§ **What is needed**: Everything from the line holding "orange_gobuvisek → white_venobi" through the last line of the records should be repeated word for word, and pictures should be omitted.

§ **Extracted data**:
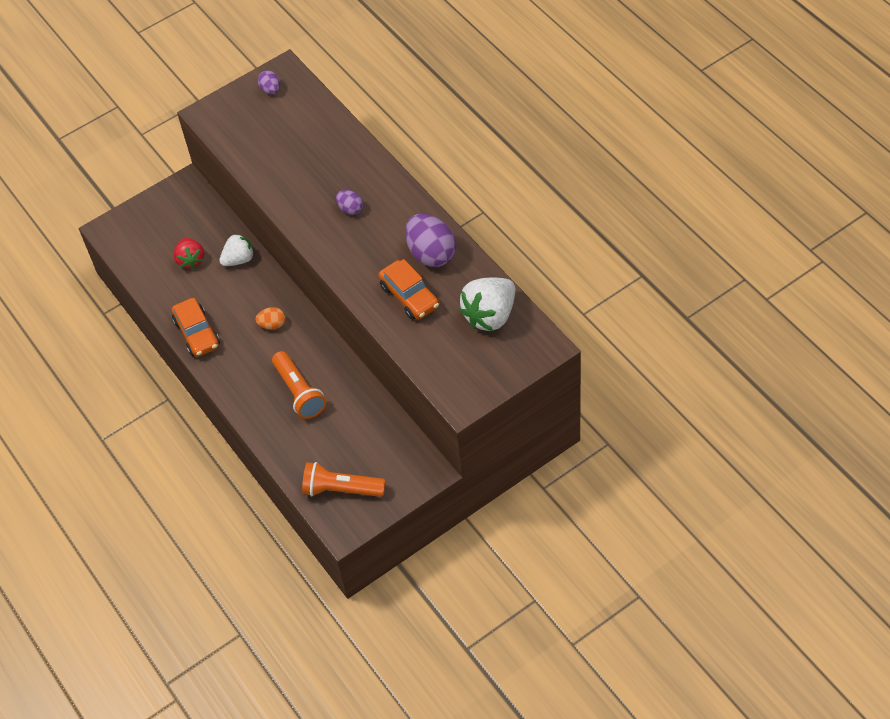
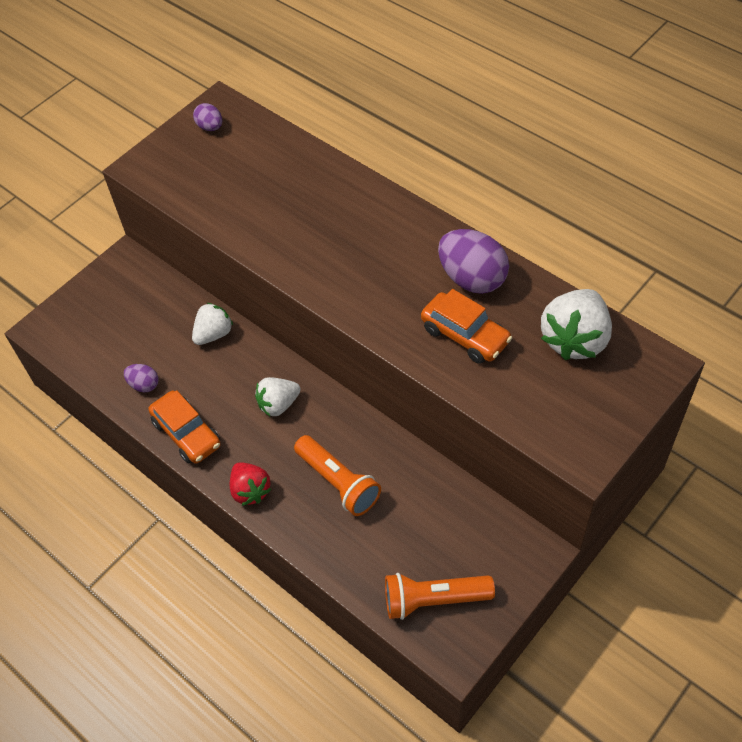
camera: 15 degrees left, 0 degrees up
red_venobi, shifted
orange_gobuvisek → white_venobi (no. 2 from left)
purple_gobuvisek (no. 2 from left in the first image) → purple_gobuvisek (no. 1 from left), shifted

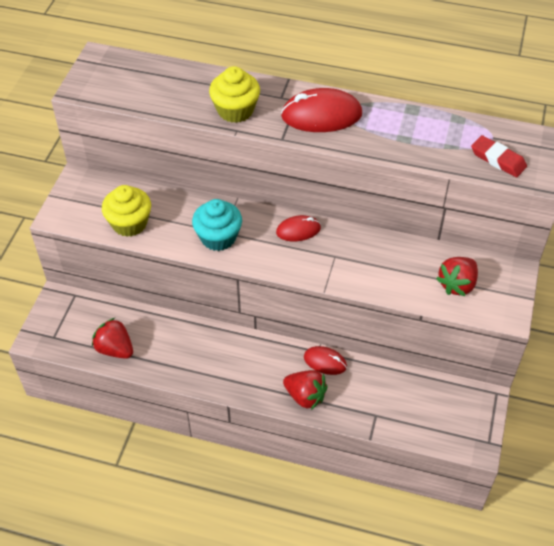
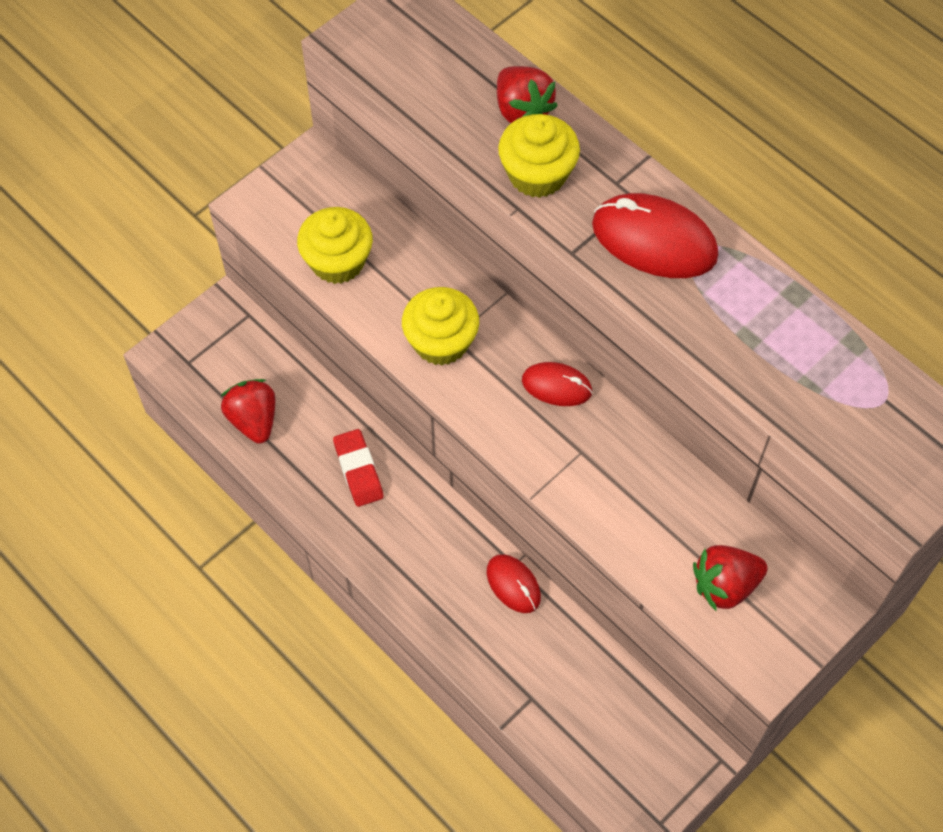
camera: 30 degrees right, 10 degrees up
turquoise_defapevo → yellow_defapevo (no. 2 from left)
red_venobi (no. 2 from left), shifted
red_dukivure, shifted

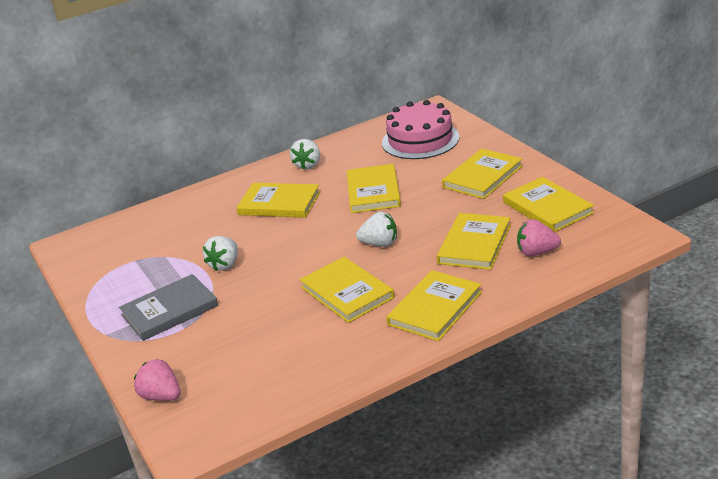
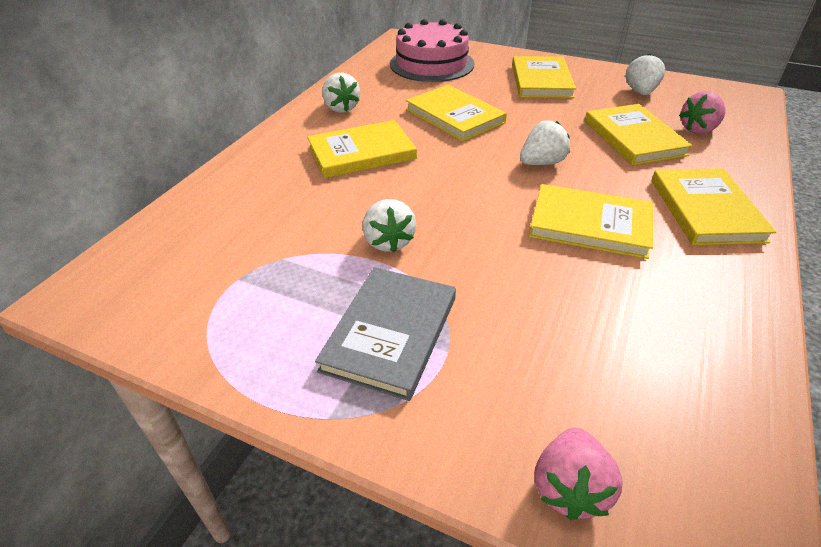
camera: 40 degrees left, 10 degrees up
pink_venobi (no. 1 from left), 75 degrees counterclockwise
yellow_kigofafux (no. 7 from left) → white_venobi (no. 4 from left)

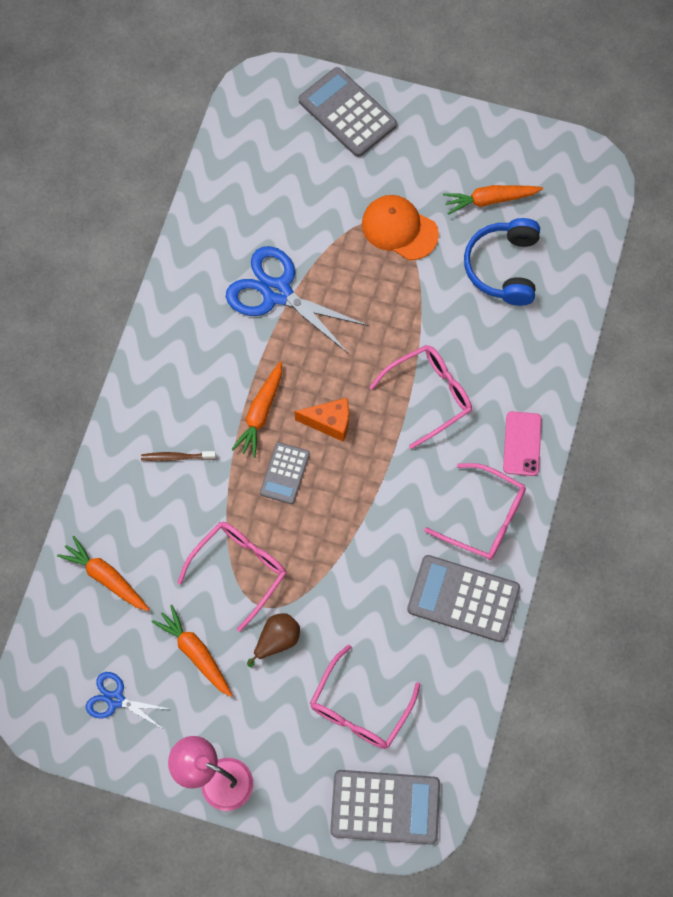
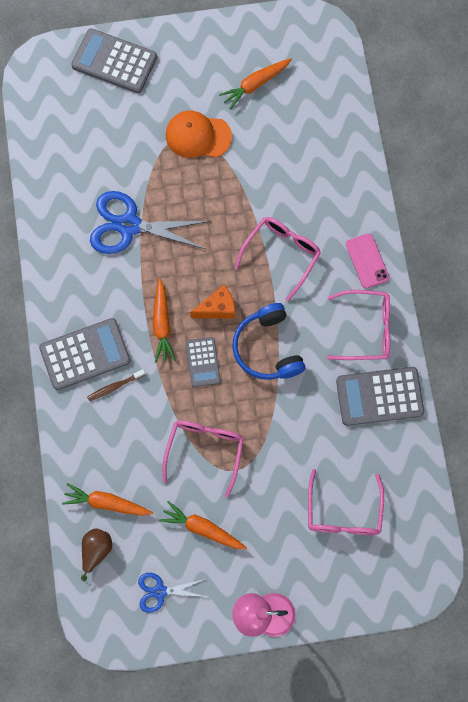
camera: 25 degrees left, 5 degrees up
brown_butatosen, shifted
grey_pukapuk (no. 3 from left in the first image) → grey_pukapuk (no. 1 from left), shifted
blue_sadufoto, shifted

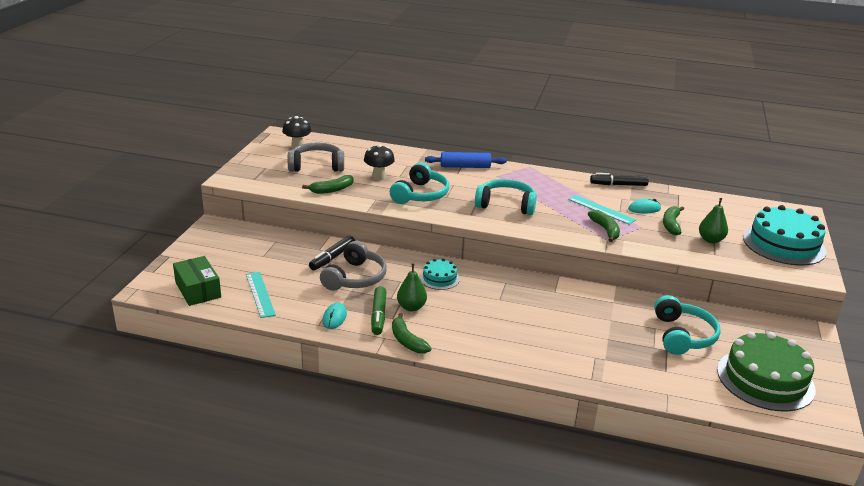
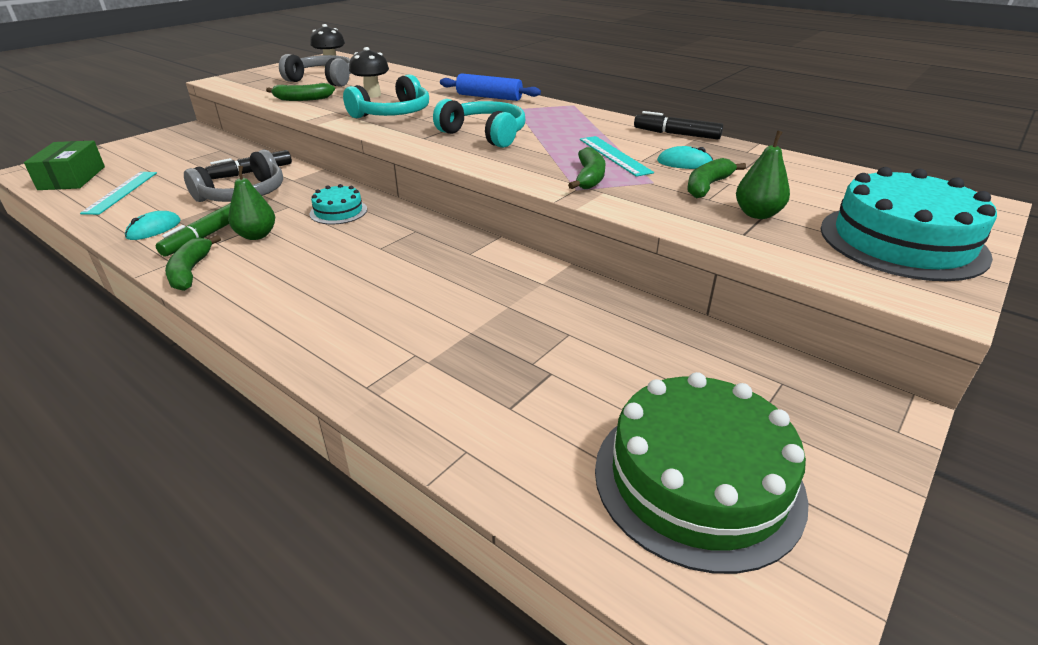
camera: 25 degrees right, 5 degrees up
turquoise_sadufoto (no. 3 from left) → -

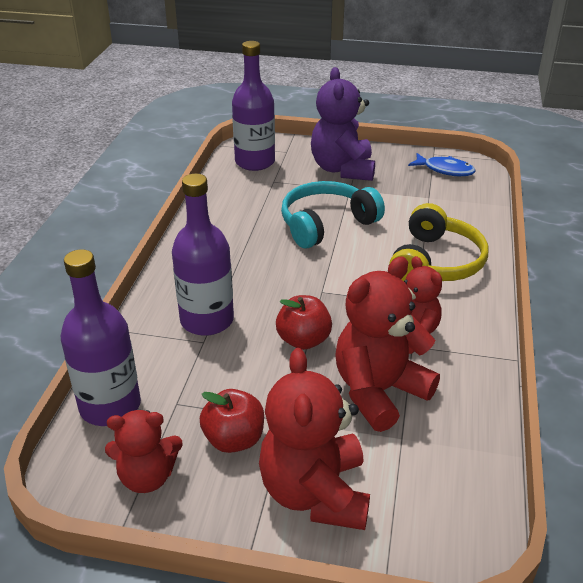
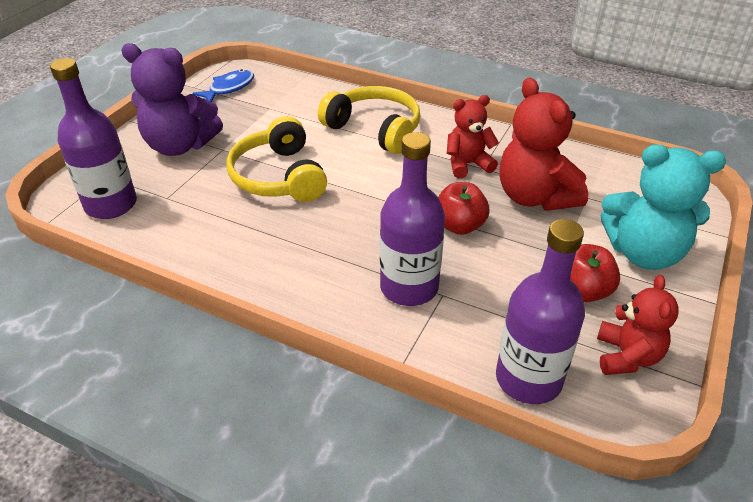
camera: 75 degrees left, 5 degrees up
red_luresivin (no. 2 from left) → turquoise_luresivin
turquoise_sadufoto → yellow_sadufoto (no. 1 from left)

§ **Exercise result**:
orange_gobuvisek → white_venobi (no. 2 from left)
purple_gobuvisek (no. 2 from left in the first image) → purple_gobuvisek (no. 1 from left), shifted

camera: 30 degrees right, 10 degrees up
turquoise_defapevo → yellow_defapevo (no. 2 from left)
red_venobi (no. 2 from left), shifted
red_dukivure, shifted

camera: 40 degrees left, 10 degrees up
pink_venobi (no. 1 from left), 75 degrees counterclockwise
yellow_kigofafux (no. 7 from left) → white_venobi (no. 4 from left)

camera: 25 degrees left, 5 degrees up
brown_butatosen, shifted
grey_pukapuk (no. 3 from left in the first image) → grey_pukapuk (no. 1 from left), shifted
blue_sadufoto, shifted

camera: 25 degrees right, 5 degrees up
turquoise_sadufoto (no. 3 from left) → -

camera: 75 degrees left, 5 degrees up
red_luresivin (no. 2 from left) → turquoise_luresivin
turquoise_sadufoto → yellow_sadufoto (no. 1 from left)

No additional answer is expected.